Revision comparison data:
□ □ □ □ □

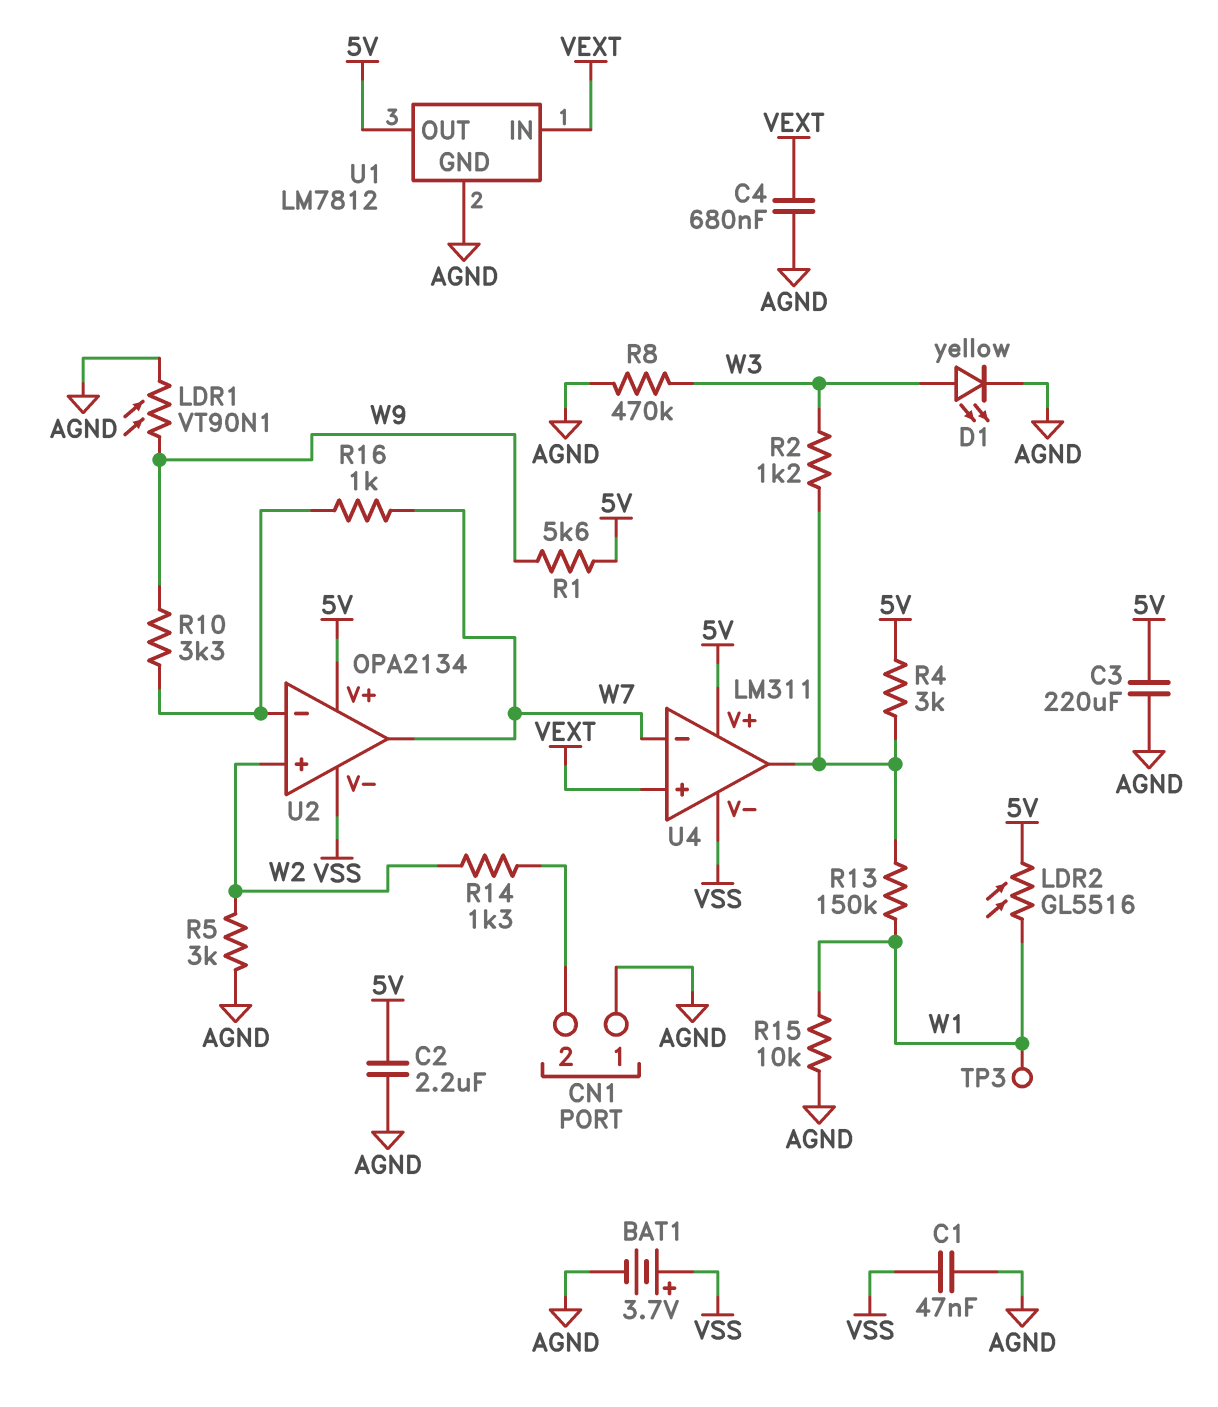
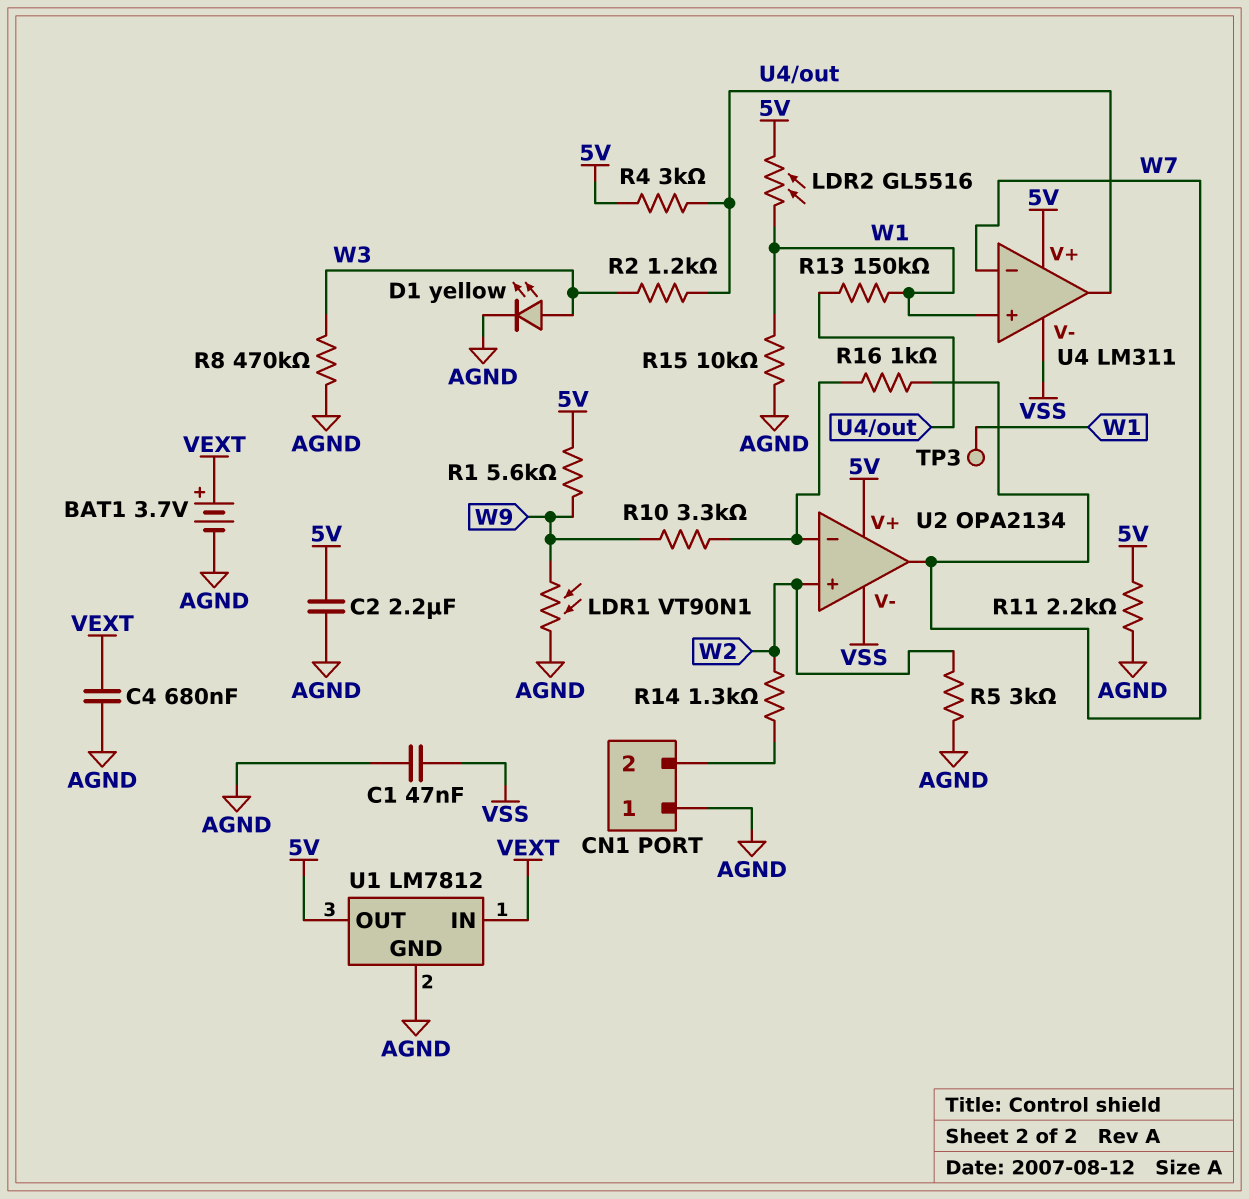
BAT1: 3.7V (plus VSS, minus AGND) -> 3.7V (plus VEXT, minus AGND)
C3: 220uF (5V, AGND) -> none
R11: none -> 2.2k (5V, AGND)
U4 pin in+: VEXT -> W1

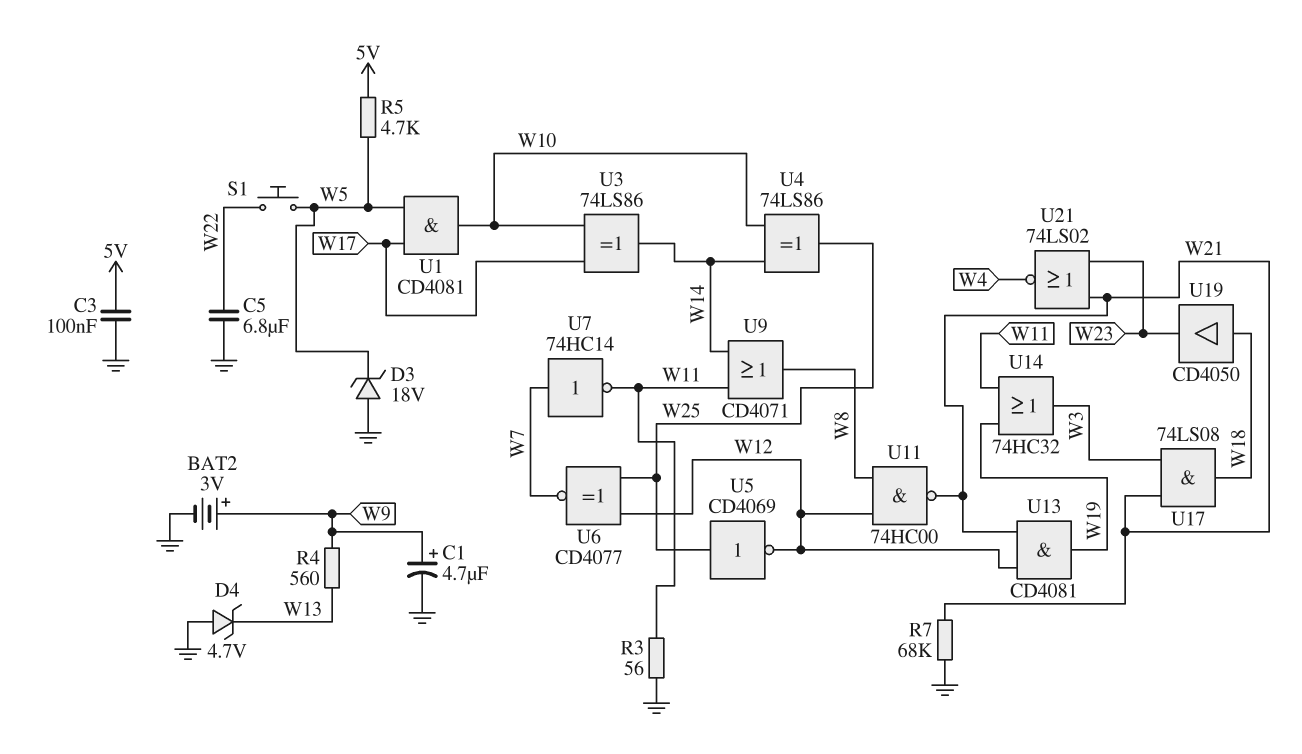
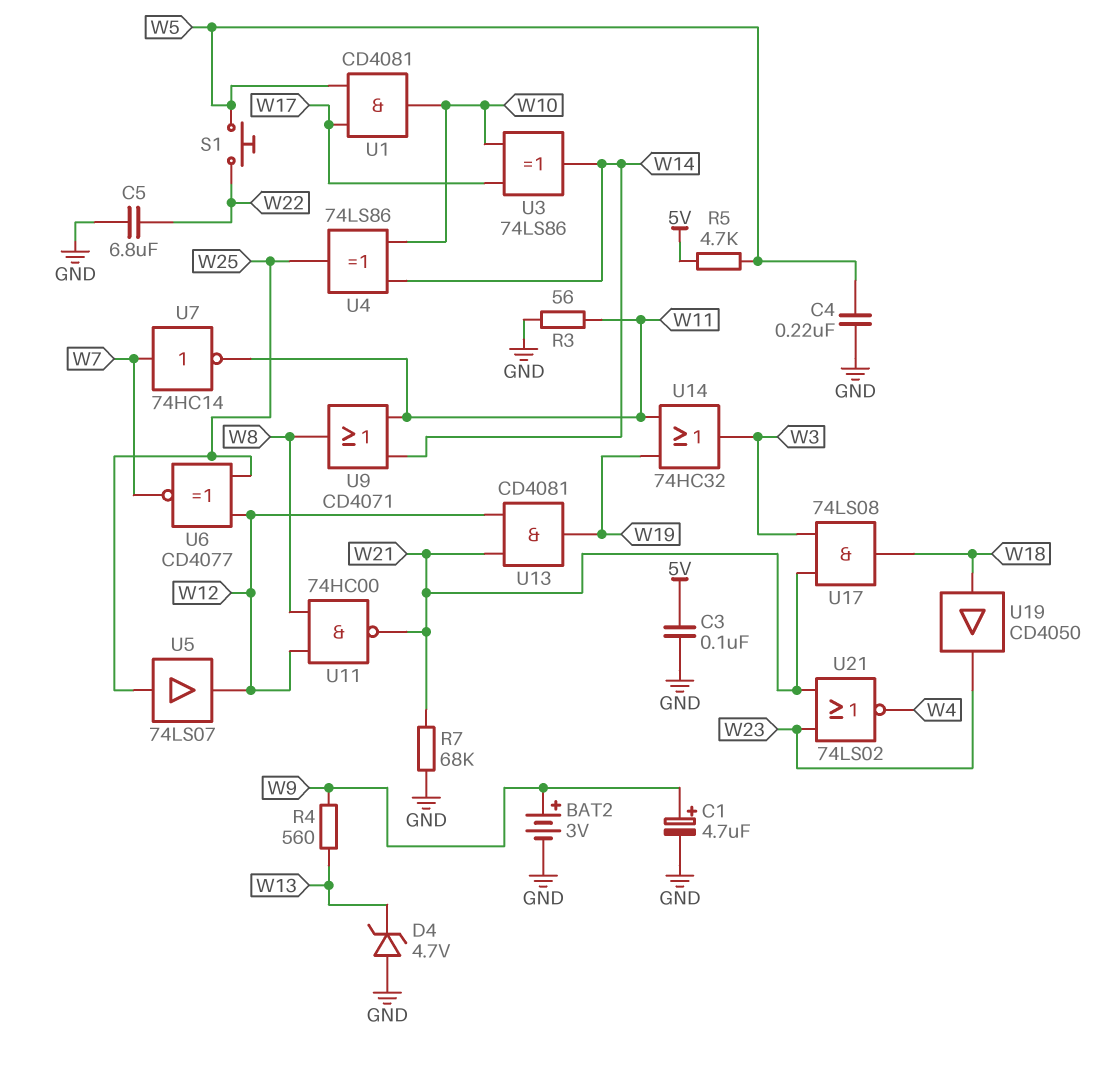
C4: none -> 220nF (GND, W5)
D3: zener 18V (A GND, K W5) -> none
U5: NOT CD4069 (in W25, out W12) -> buffer 74LS07 (in W25, out W12)

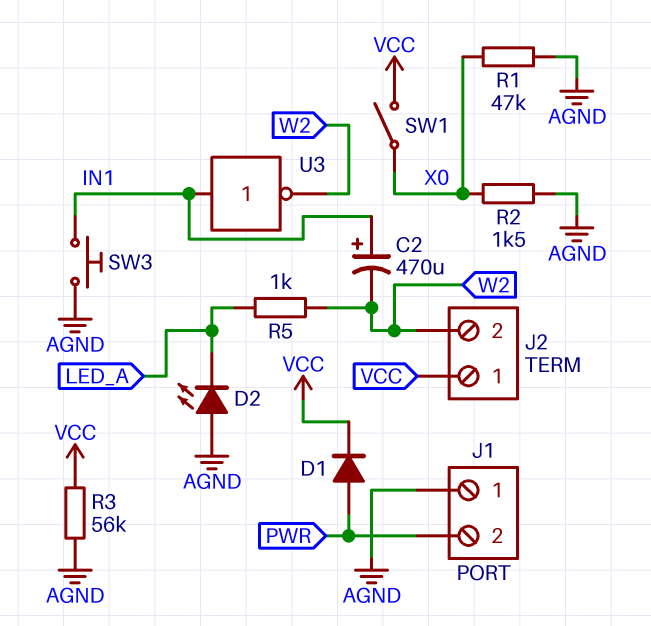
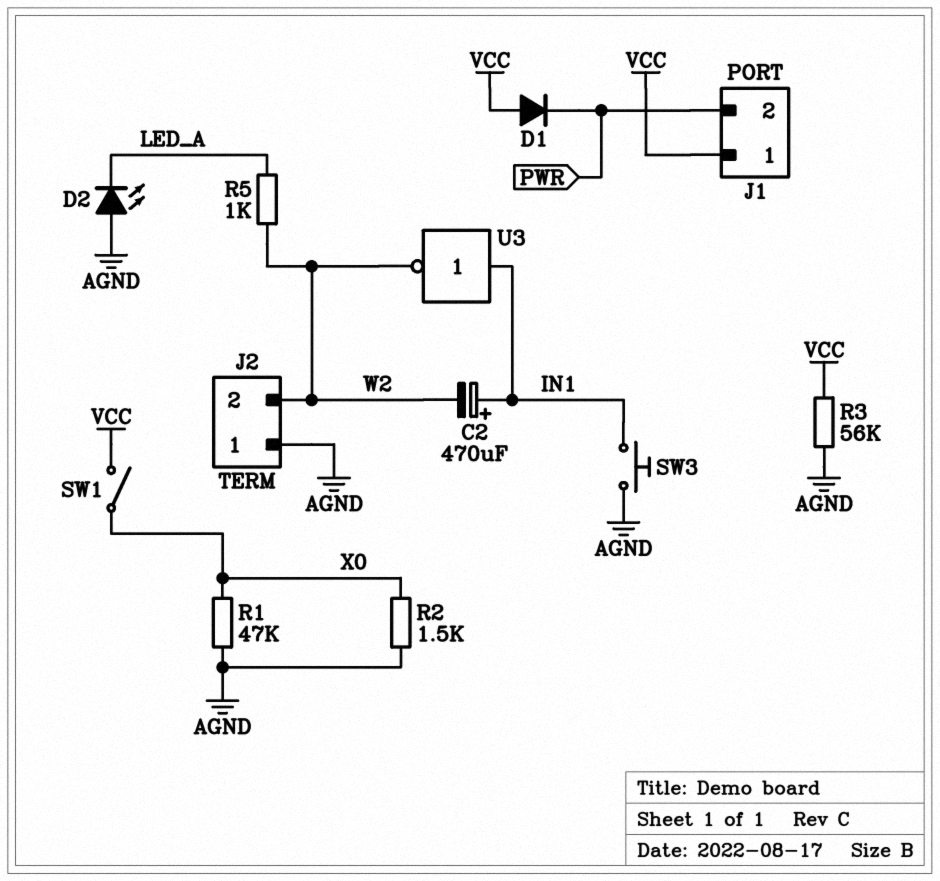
D1: diode (A PWR, K VCC) -> diode (A VCC, K PWR)
J1 pin 1: AGND -> VCC
J2 pin 1: VCC -> AGND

□ □ □ □ □

Bring together all lines of the entries above in which the string "AGND" occurs.

BAT1: 3.7V (plus VSS, minus AGND) -> 3.7V (plus VEXT, minus AGND)
C3: 220uF (5V, AGND) -> none
R11: none -> 2.2k (5V, AGND)
J1 pin 1: AGND -> VCC
J2 pin 1: VCC -> AGND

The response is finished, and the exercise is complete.